● RECORDS FOR PROCESSING:

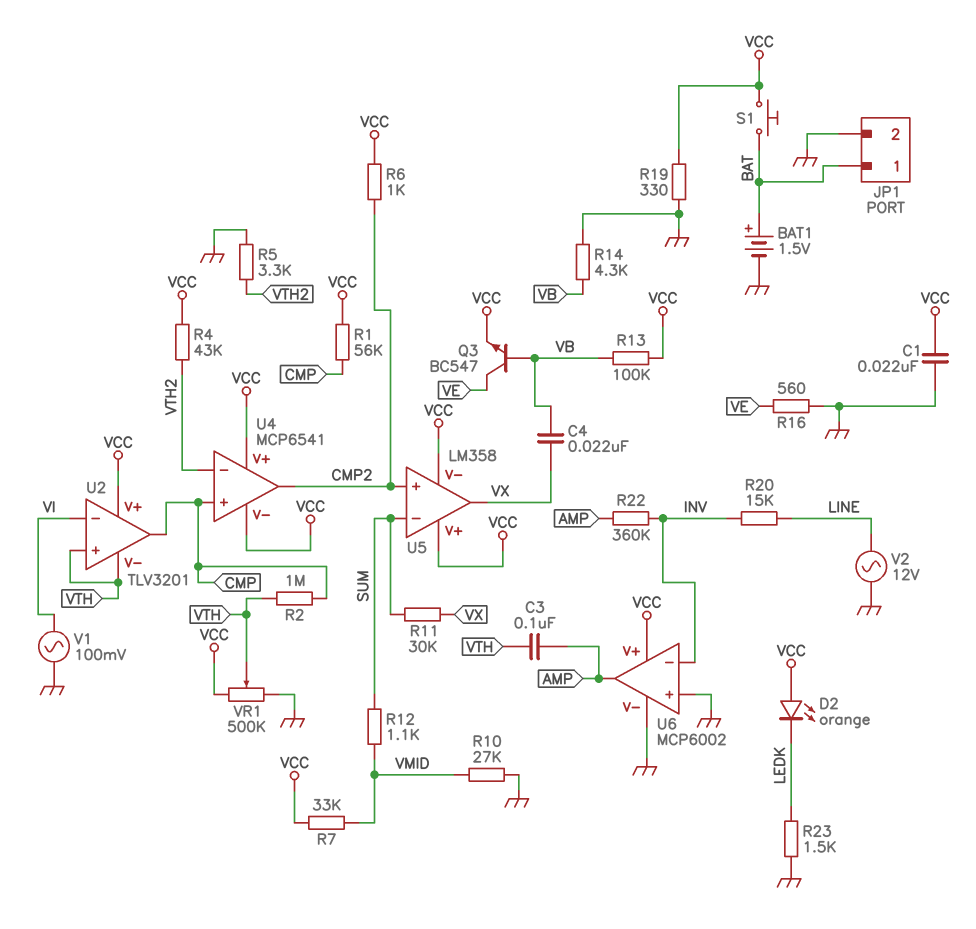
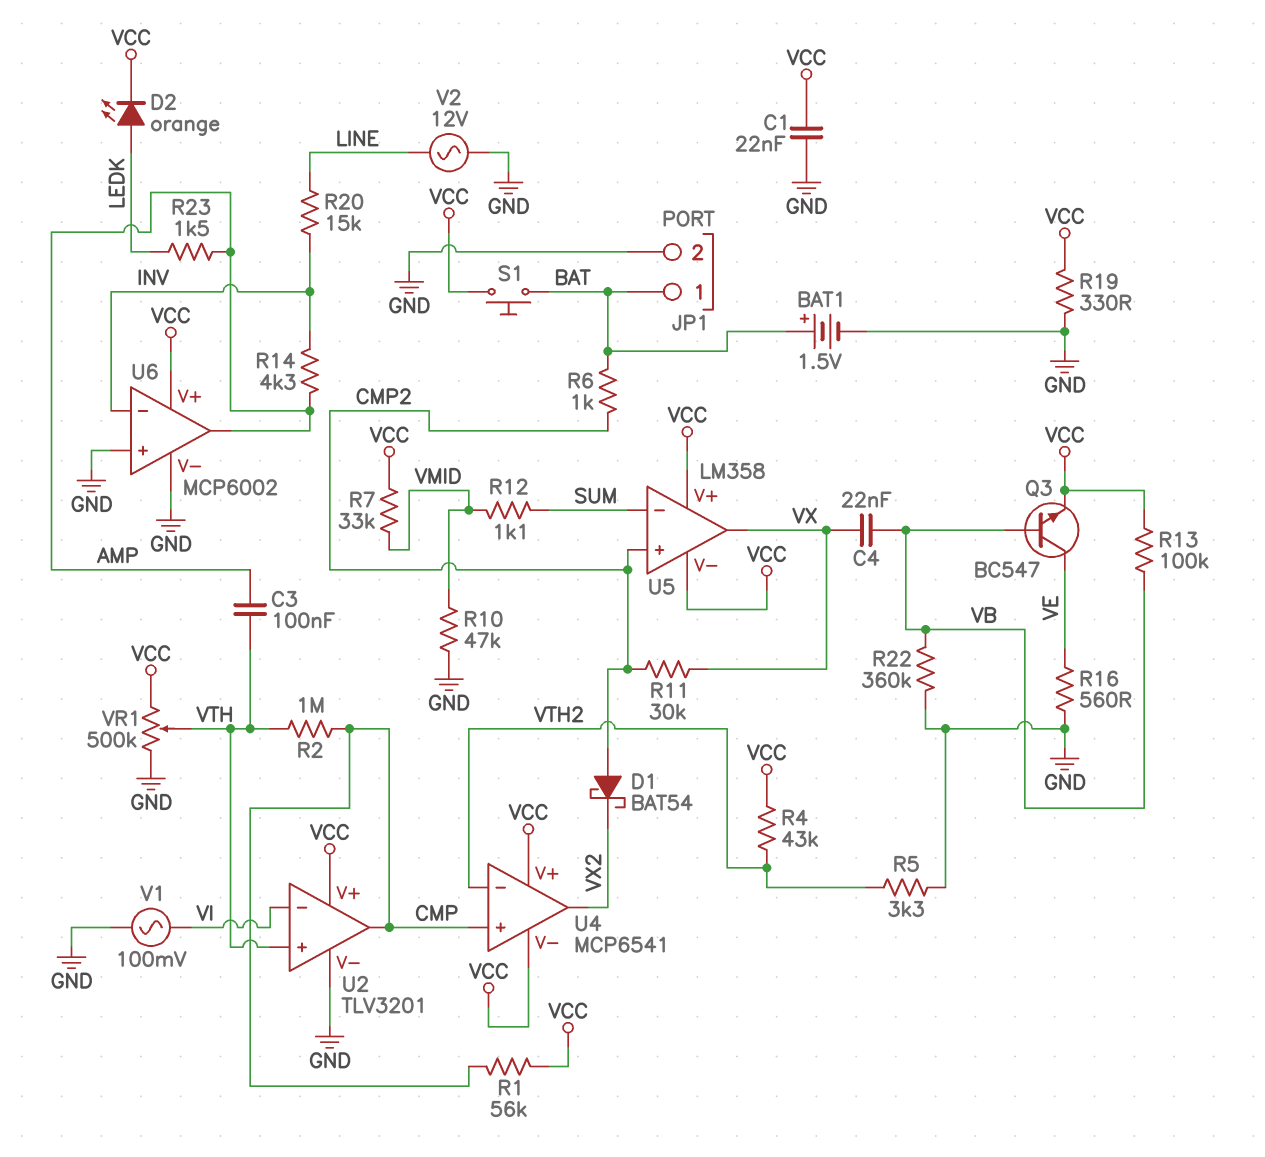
D1: none -> schottky BAT54 (A CMP2, K VX2)
D2: LED orange (A VCC, K LEDK) -> LED orange (A LEDK, K VCC)
R6: 1k (CMP2, VCC) -> 1k (BAT, CMP2)
R10: 27k (GND, VMID) -> 47k (GND, VMID)
R11: 30k (SUM, VX) -> 30k (CMP2, VX)
R14: 4.3k (GND, VB) -> 4.3k (AMP, INV)
R22: 360k (AMP, INV) -> 360k (GND, VB)
R23: 1.5k (GND, LEDK) -> 1.5k (AMP, LEDK)
U2 pin V-: VTH -> GND
U4 pin out: CMP2 -> VX2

● ABOUT THIS EXERCISE:
Lines from the one containing "R6: 1k (CMP2, VCC) -> 1k (BAT, CMP2)" through the last line of the listing are to be restated word for word; no other line may appear.

● EXPECTED ANSWER:
R6: 1k (CMP2, VCC) -> 1k (BAT, CMP2)
R10: 27k (GND, VMID) -> 47k (GND, VMID)
R11: 30k (SUM, VX) -> 30k (CMP2, VX)
R14: 4.3k (GND, VB) -> 4.3k (AMP, INV)
R22: 360k (AMP, INV) -> 360k (GND, VB)
R23: 1.5k (GND, LEDK) -> 1.5k (AMP, LEDK)
U2 pin V-: VTH -> GND
U4 pin out: CMP2 -> VX2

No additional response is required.